AIM OF THE EXERCISE: Every line in the data below from the one containing "D2: none -> zener 15V (A VCC, K N17)" down to the one containing "R2: 22k (N13, VCC) -> 22k (N1, VCC)", both included, must be retyped exactly; no other line is to appear.

DATA EXTRACTS:
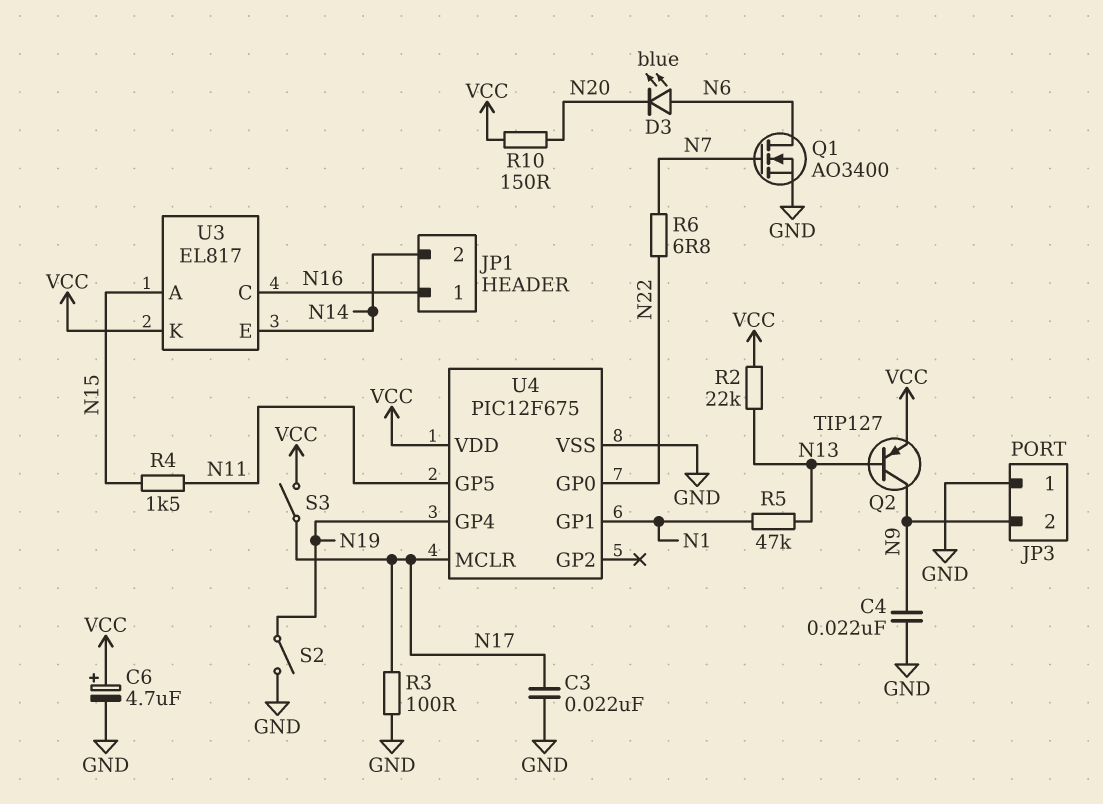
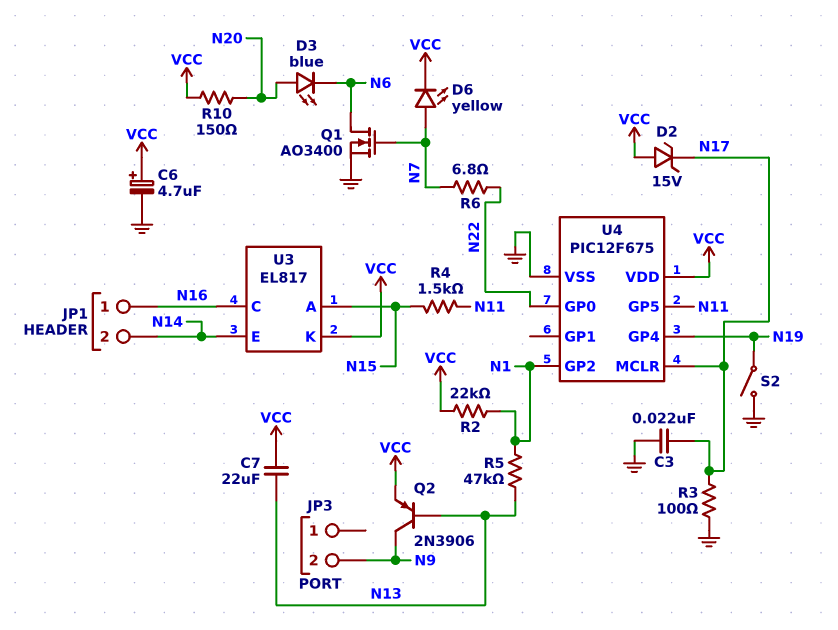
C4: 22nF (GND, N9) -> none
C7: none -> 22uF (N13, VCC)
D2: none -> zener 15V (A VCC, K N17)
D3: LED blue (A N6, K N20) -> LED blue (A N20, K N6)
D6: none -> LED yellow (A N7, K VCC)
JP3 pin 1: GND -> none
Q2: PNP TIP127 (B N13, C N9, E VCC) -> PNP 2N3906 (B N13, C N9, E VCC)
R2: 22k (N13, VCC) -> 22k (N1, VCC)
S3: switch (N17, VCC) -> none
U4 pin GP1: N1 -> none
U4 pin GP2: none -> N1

...

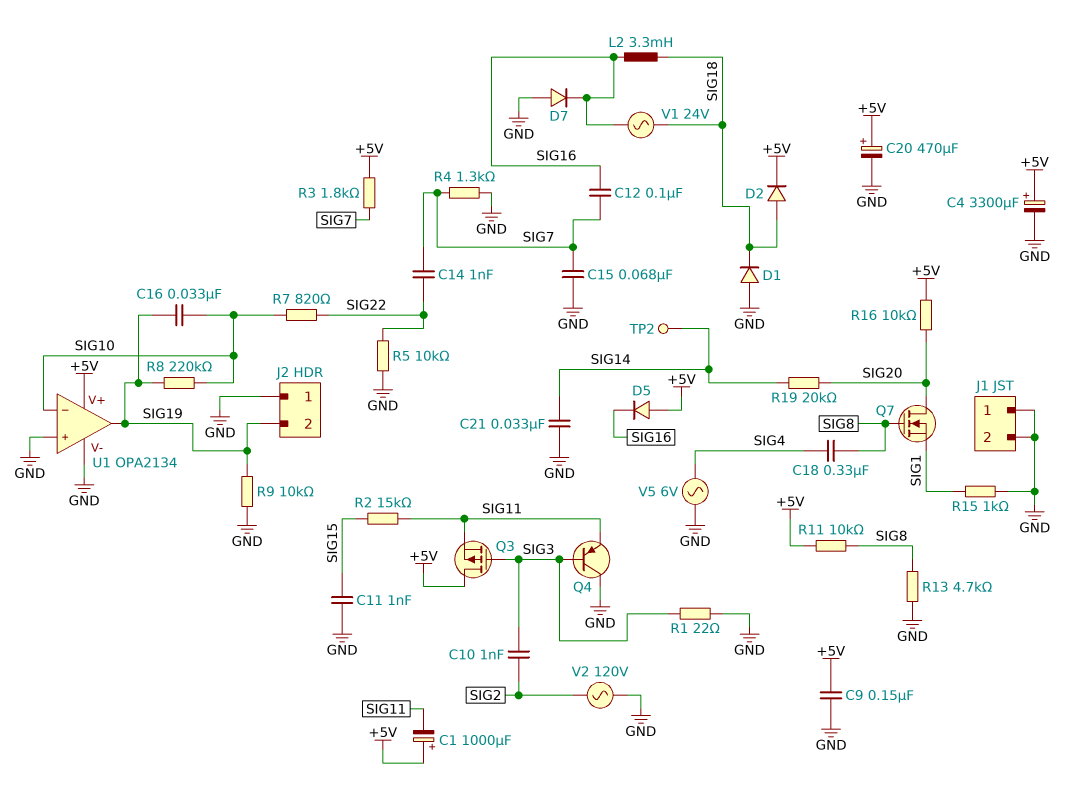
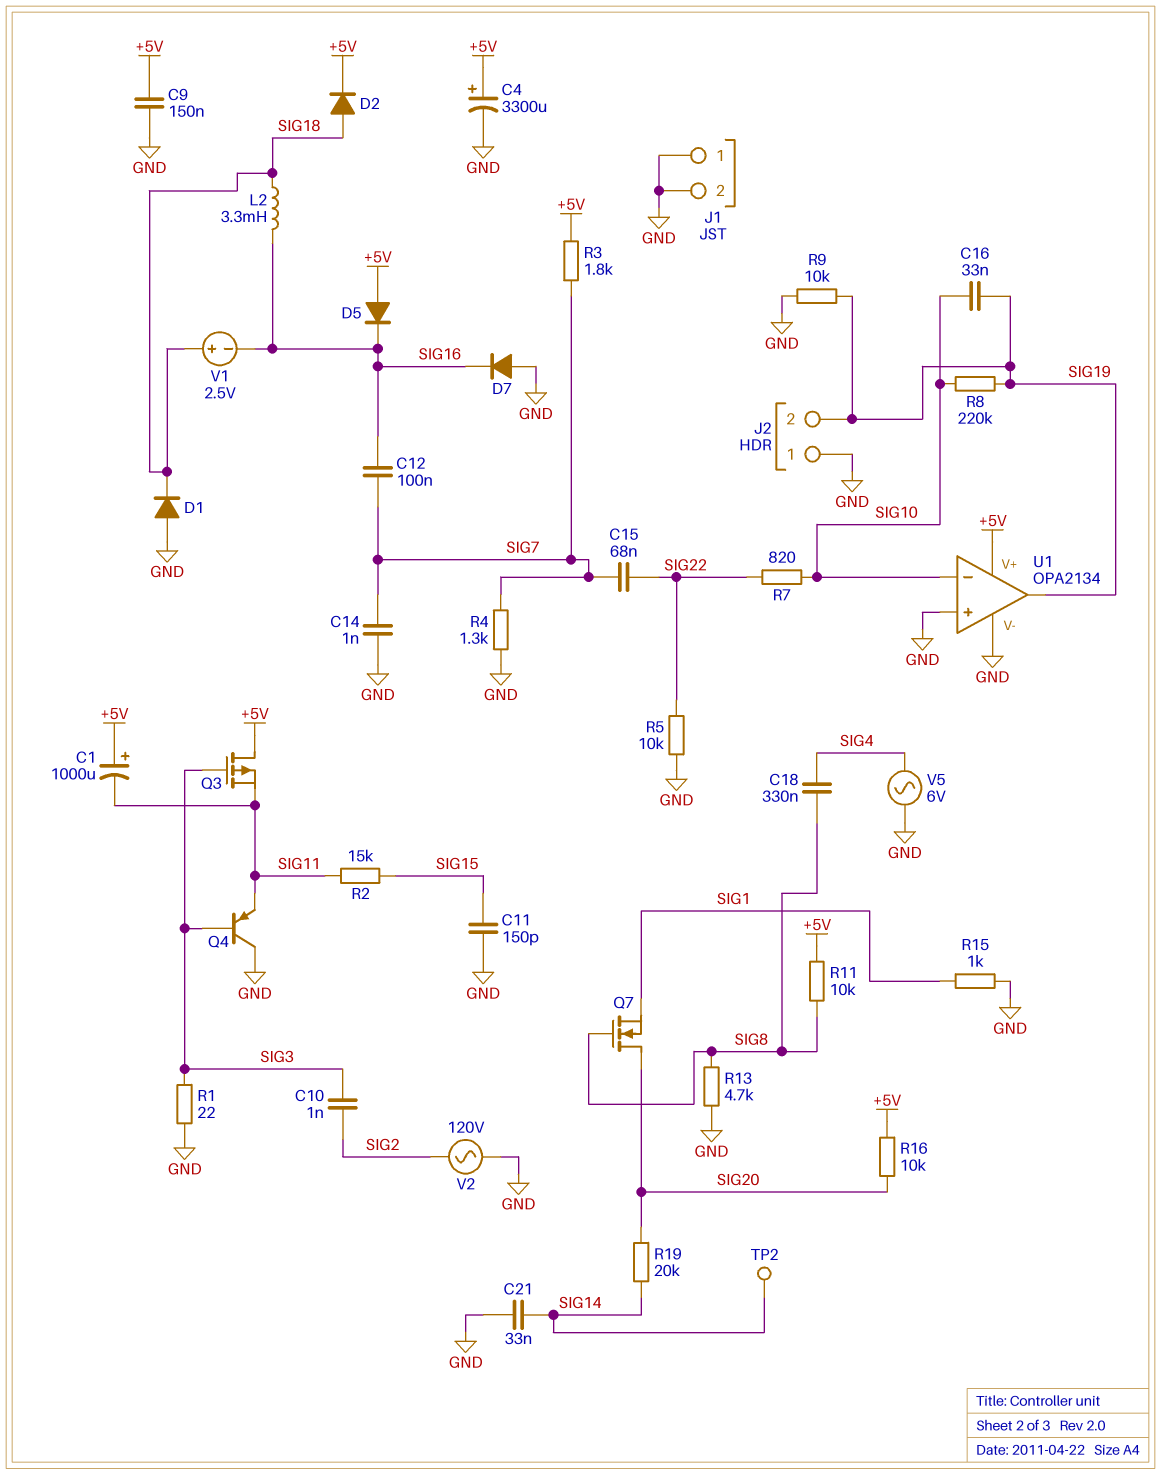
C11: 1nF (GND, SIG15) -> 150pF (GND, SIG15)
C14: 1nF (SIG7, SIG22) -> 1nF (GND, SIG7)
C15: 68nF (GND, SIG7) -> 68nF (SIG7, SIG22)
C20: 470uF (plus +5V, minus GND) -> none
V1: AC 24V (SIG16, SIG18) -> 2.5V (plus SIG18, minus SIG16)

SOLUTION BELOW:
D2: none -> zener 15V (A VCC, K N17)
D3: LED blue (A N6, K N20) -> LED blue (A N20, K N6)
D6: none -> LED yellow (A N7, K VCC)
JP3 pin 1: GND -> none
Q2: PNP TIP127 (B N13, C N9, E VCC) -> PNP 2N3906 (B N13, C N9, E VCC)
R2: 22k (N13, VCC) -> 22k (N1, VCC)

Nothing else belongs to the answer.